- Problem requirements -
Please print every record below exactly as it appears, but leave out the pictures.

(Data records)
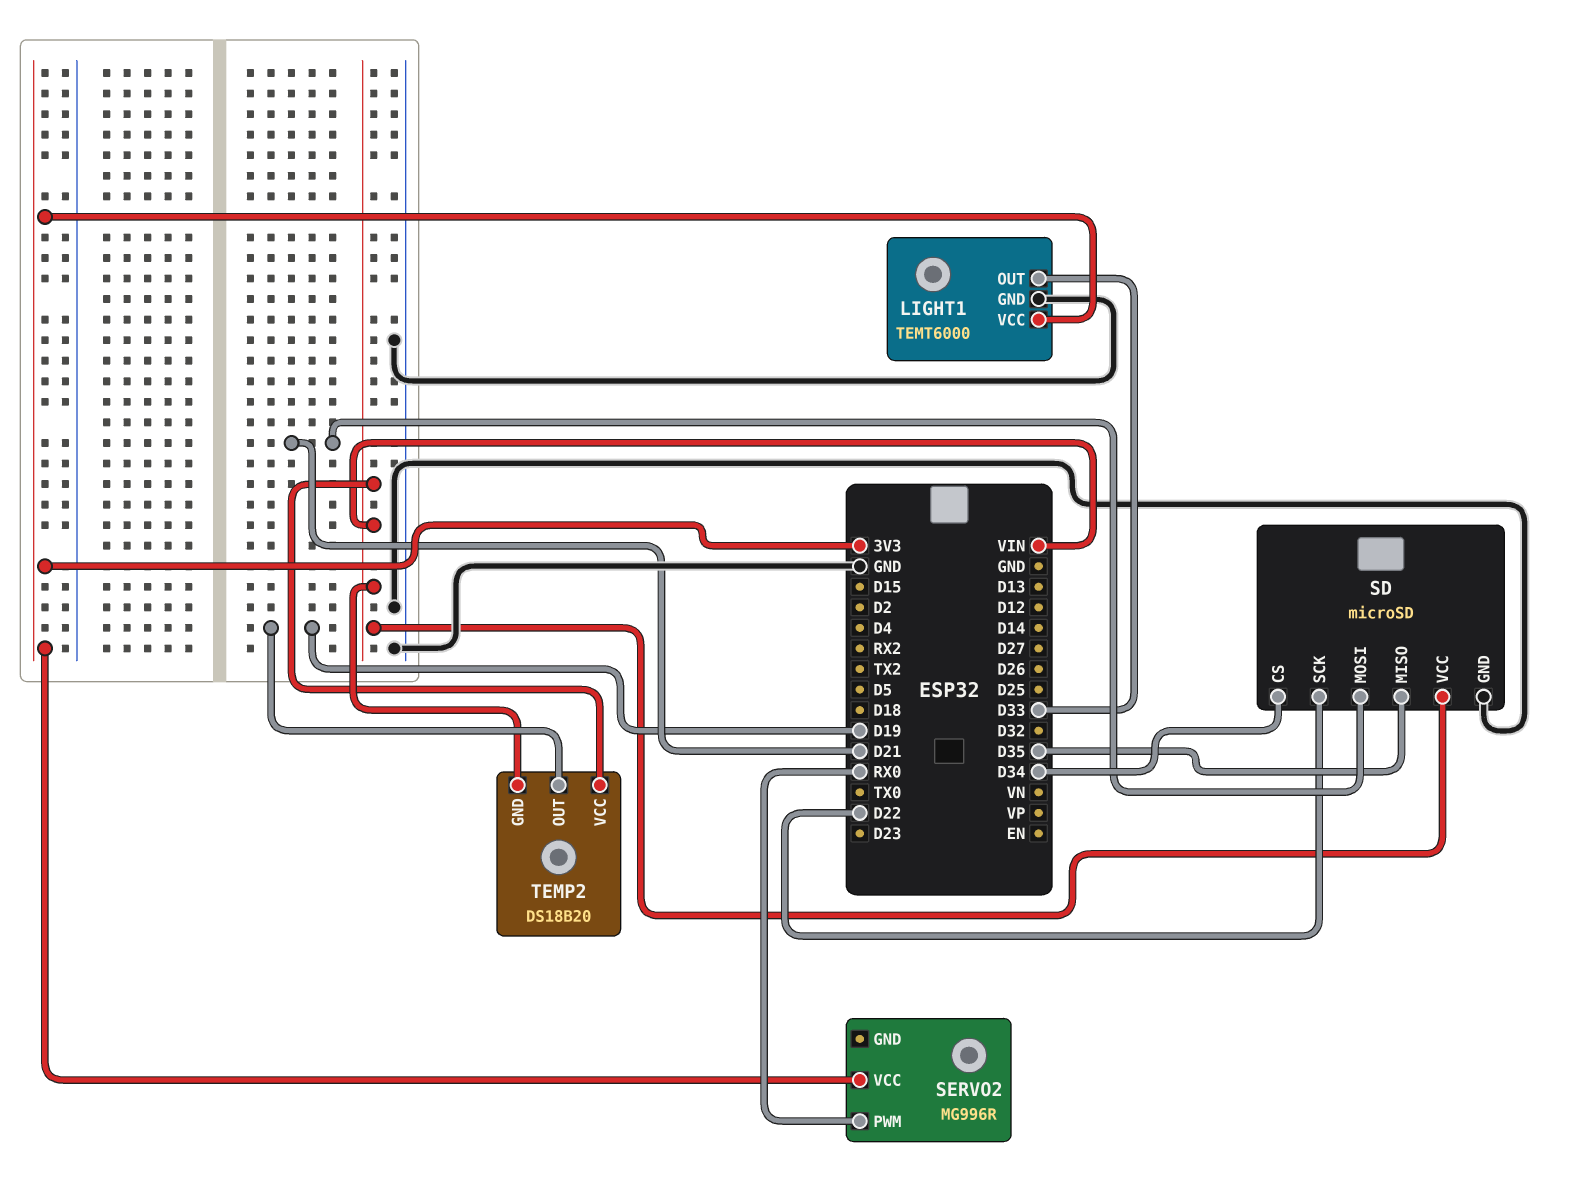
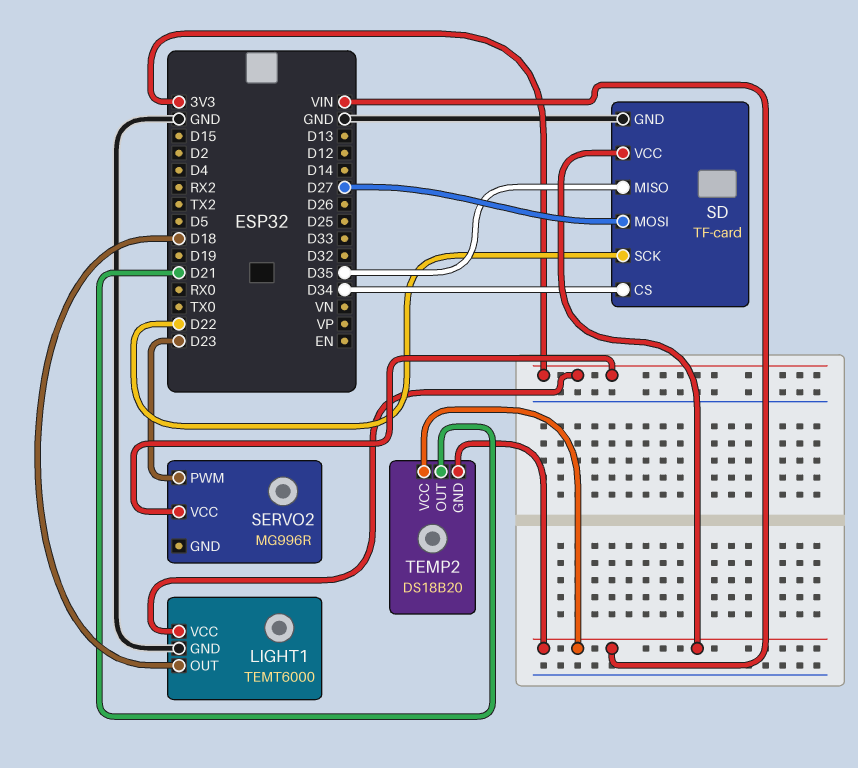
LIGHT1 pin OUT: D33 -> D18
SD: microSD -> TF-card
SD pin MOSI: D21 -> D27
SERVO2 pin PWM: RX0 -> D23
TEMP2 pin OUT: D19 -> D21

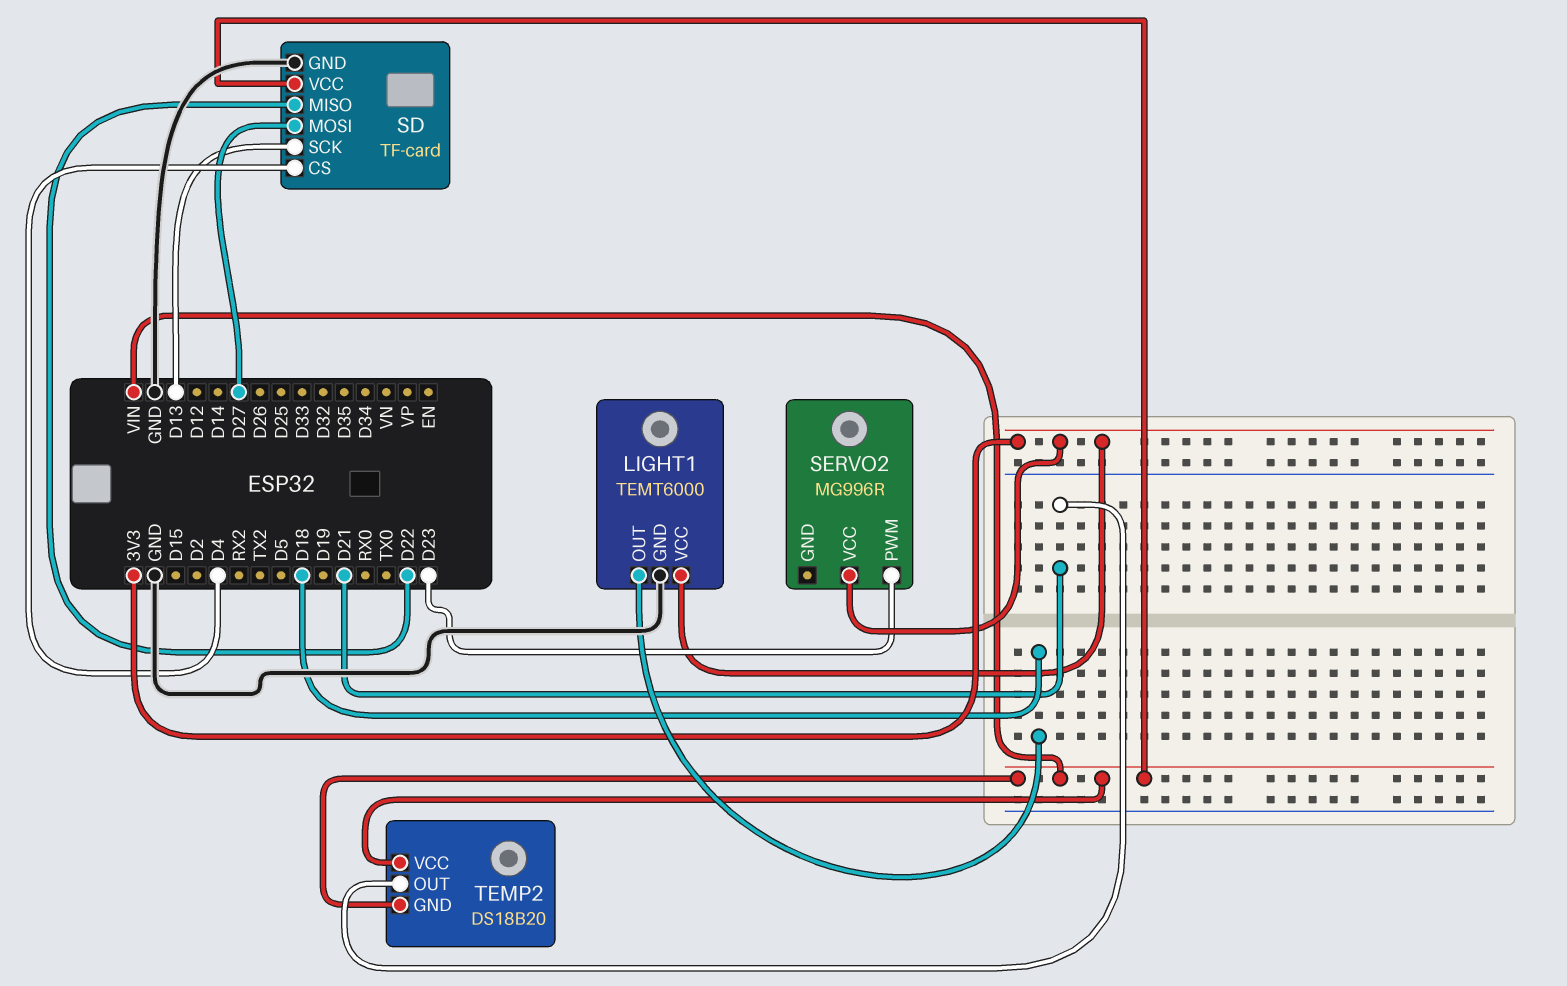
SD pin CS: D34 -> D4
SD pin MISO: D35 -> D22
SD pin SCK: D22 -> D13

- Output -
LIGHT1 pin OUT: D33 -> D18
SD: microSD -> TF-card
SD pin MOSI: D21 -> D27
SERVO2 pin PWM: RX0 -> D23
TEMP2 pin OUT: D19 -> D21

SD pin CS: D34 -> D4
SD pin MISO: D35 -> D22
SD pin SCK: D22 -> D13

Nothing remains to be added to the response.